### Recorded data
--- START ---

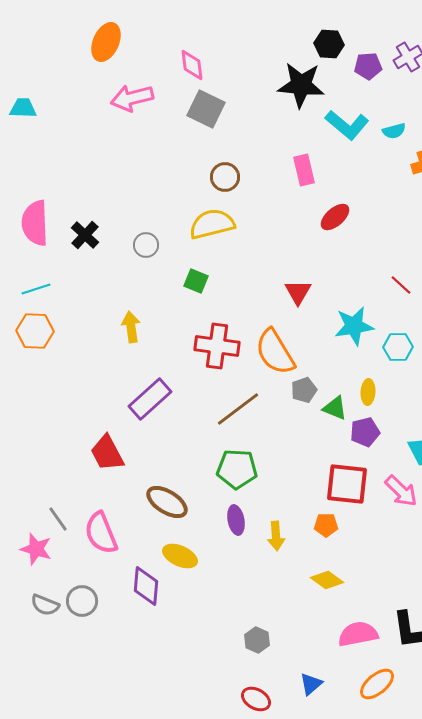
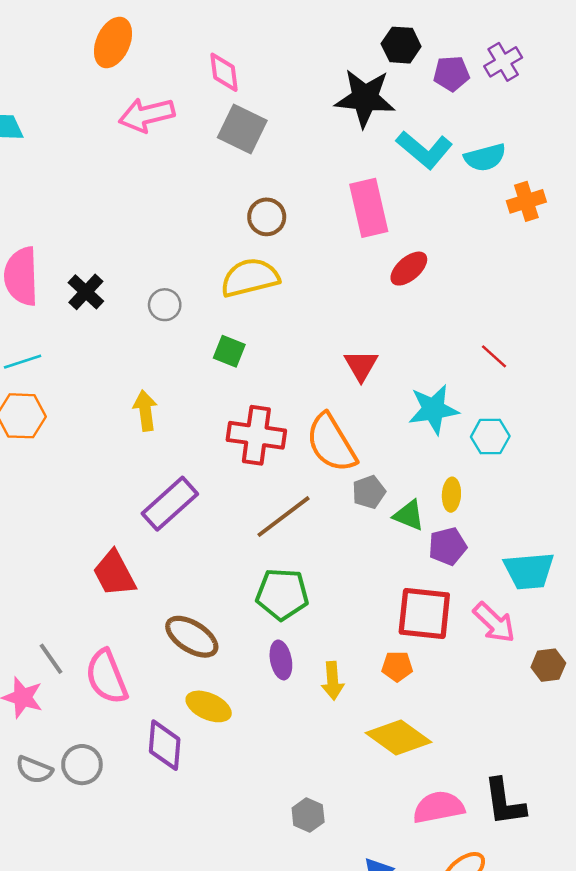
cyan semicircle: (394, 131) -> (485, 157), size x1.4
pink rectangle: (304, 170) -> (369, 208), size x1.4
yellow diamond: (327, 580) -> (398, 737), size x1.5

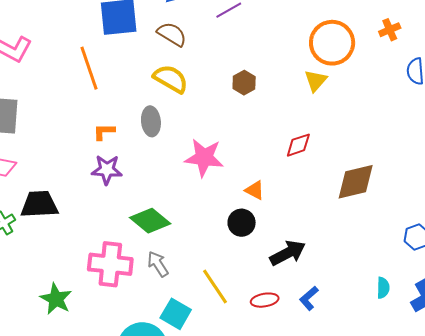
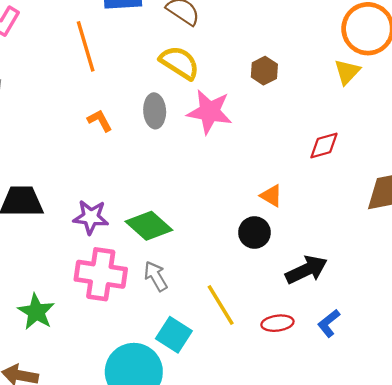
orange L-shape: (104, 132) -> (100, 121), turned 60
pink star: (204, 158) -> (209, 112), moved
purple star: (107, 170) -> (91, 217), moved

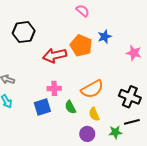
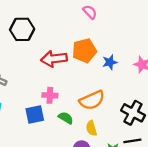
blue star: (105, 37) -> (110, 62), moved
orange pentagon: (81, 46) -> (84, 51), turned 30
green semicircle: (70, 107) -> (66, 118), turned 144

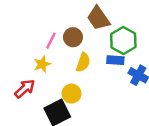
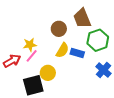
pink line: (51, 41) -> (32, 56), moved
blue rectangle: (115, 60) -> (77, 53), moved

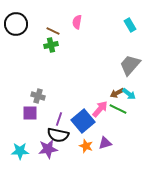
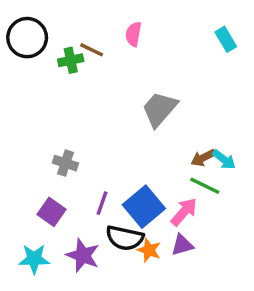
green cross: (51, 45) -> (71, 60), moved
gray trapezoid: (130, 65) -> (160, 109), moved
pink arrow: (100, 109) -> (184, 212), moved
purple square: (30, 113) -> (52, 212), moved, turned 35
black semicircle: (58, 135) -> (125, 238), moved
purple star: (48, 149) -> (83, 255), turned 30

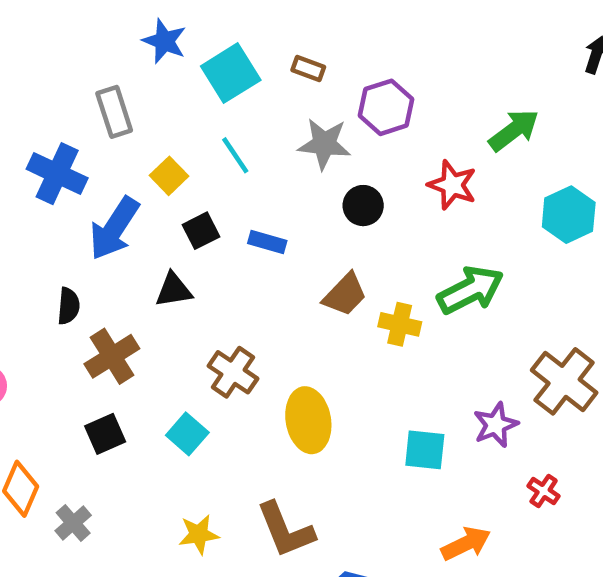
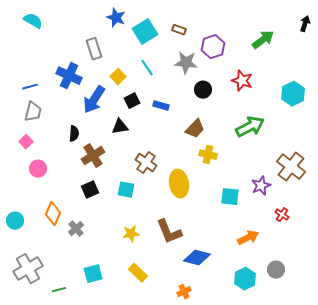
green arrow: (514, 130) -> (263, 40), moved
yellow cross: (400, 324) -> (208, 155), moved
cyan square: (187, 434) -> (126, 190), turned -30

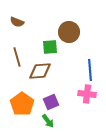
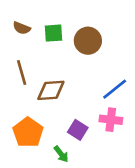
green square: (50, 47) -> (53, 33), moved
blue line: (90, 70) -> (115, 89), turned 55
purple square: (51, 102) -> (78, 130), moved, turned -35

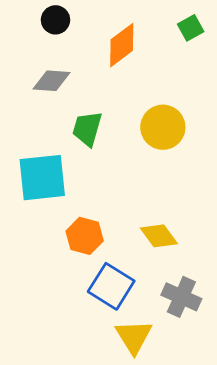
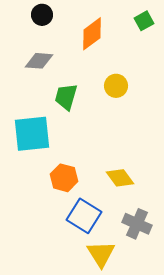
yellow circle: (163, 127) -> (116, 86), moved, size x0.7

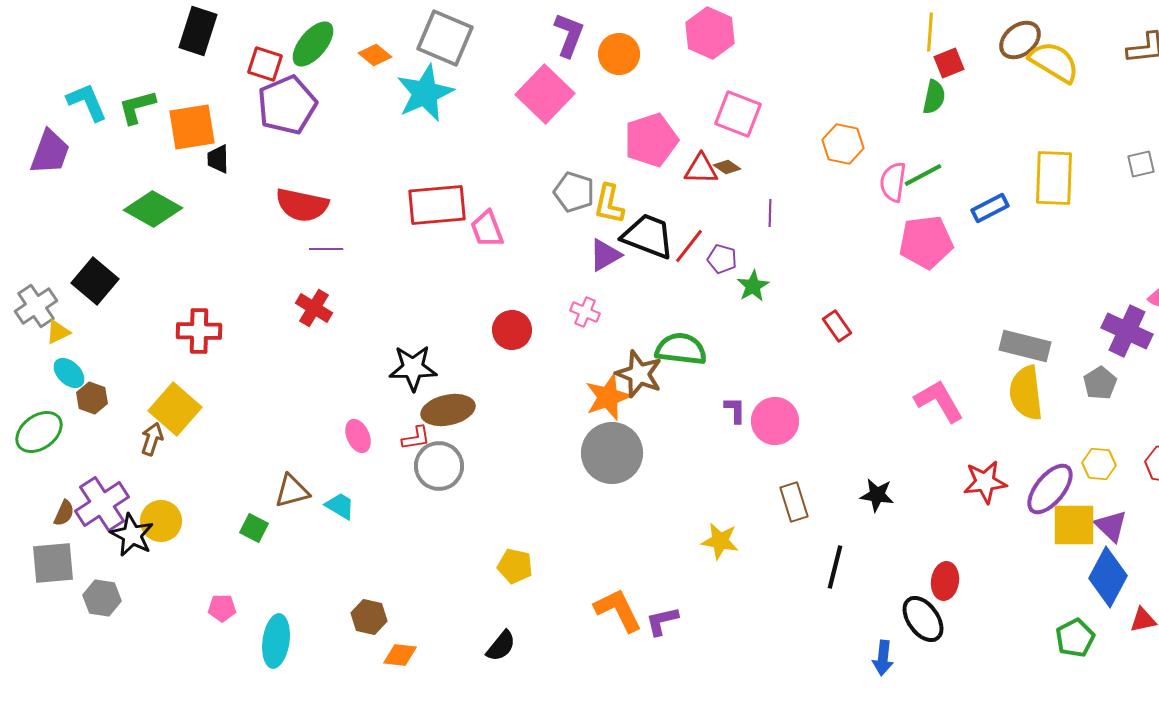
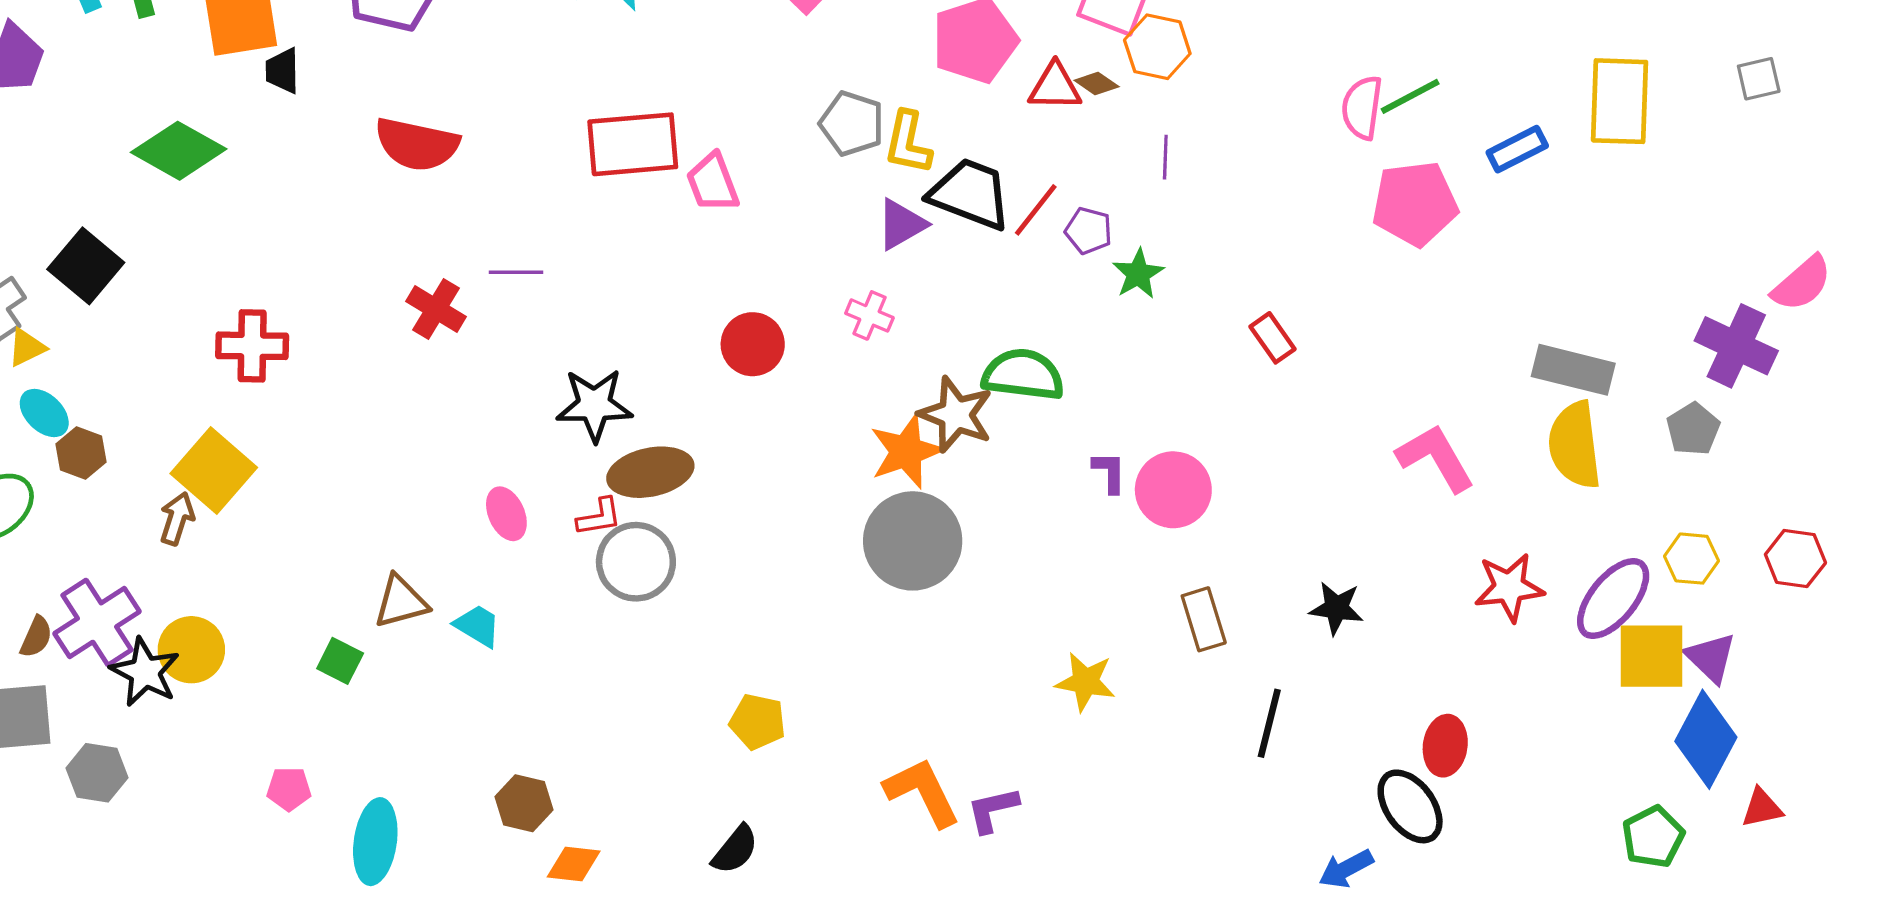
orange hexagon: (843, 144) -> (1157, 47), moved
purple line: (326, 249) -> (516, 272), moved
blue arrow: (883, 658) -> (1346, 869), turned 56

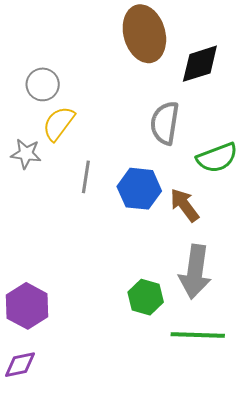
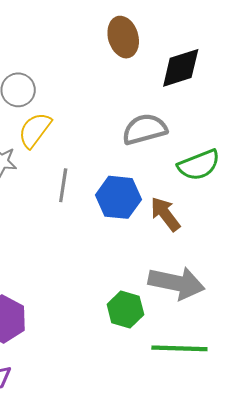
brown ellipse: (144, 34) -> (123, 37), size x0.7
gray semicircle: (165, 123) -> (145, 129), turned 66
gray arrow: (195, 272) -> (176, 283), turned -86

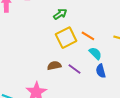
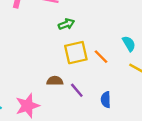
green arrow: (60, 14) -> (66, 24), moved
cyan semicircle: (95, 53) -> (129, 44), moved

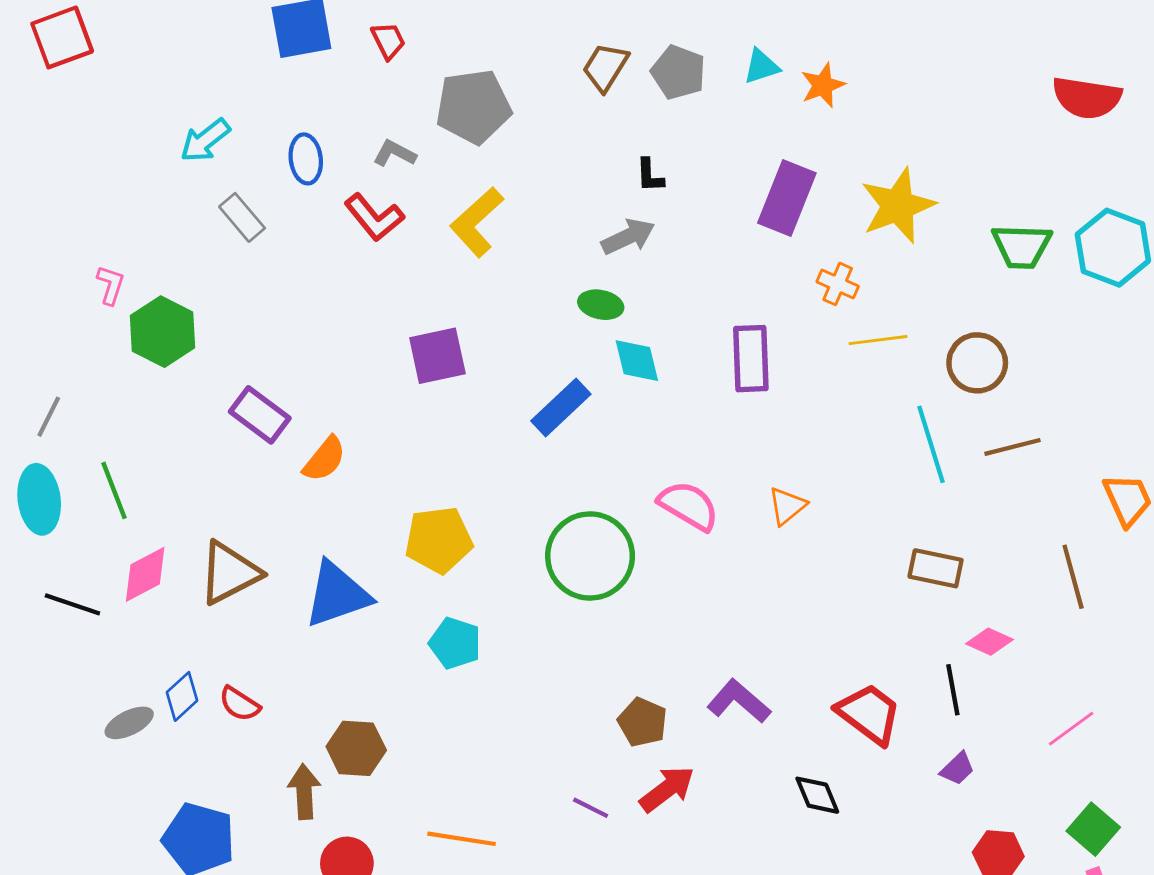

--- END ---

### Work item
A faithful, word-for-word version of the records above is needed, with no images in it.

### Answer box
cyan semicircle: (394, 131) -> (485, 157), size x1.4
pink rectangle: (304, 170) -> (369, 208), size x1.4
yellow diamond: (327, 580) -> (398, 737), size x1.5

orange L-shape: (104, 132) -> (100, 121), turned 60
pink star: (204, 158) -> (209, 112), moved
purple star: (107, 170) -> (91, 217), moved

blue star: (105, 37) -> (110, 62), moved
orange pentagon: (81, 46) -> (84, 51), turned 30
green semicircle: (70, 107) -> (66, 118), turned 144

pink line: (51, 41) -> (32, 56), moved
blue rectangle: (115, 60) -> (77, 53), moved

green cross: (51, 45) -> (71, 60), moved
gray trapezoid: (130, 65) -> (160, 109), moved
pink arrow: (100, 109) -> (184, 212), moved
purple square: (30, 113) -> (52, 212), moved, turned 35
black semicircle: (58, 135) -> (125, 238), moved
purple star: (48, 149) -> (83, 255), turned 30

green arrow: (514, 130) -> (263, 40), moved
yellow cross: (400, 324) -> (208, 155), moved
cyan square: (187, 434) -> (126, 190), turned -30

green square: (50, 47) -> (53, 33), moved
blue line: (90, 70) -> (115, 89), turned 55
purple square: (51, 102) -> (78, 130), moved, turned -35

yellow circle: (163, 127) -> (116, 86), moved, size x0.7

orange hexagon: (843, 144) -> (1157, 47), moved
purple line: (326, 249) -> (516, 272), moved
blue arrow: (883, 658) -> (1346, 869), turned 56

brown ellipse: (144, 34) -> (123, 37), size x0.7
gray semicircle: (165, 123) -> (145, 129), turned 66
gray arrow: (195, 272) -> (176, 283), turned -86

green arrow: (60, 14) -> (66, 24), moved
cyan semicircle: (95, 53) -> (129, 44), moved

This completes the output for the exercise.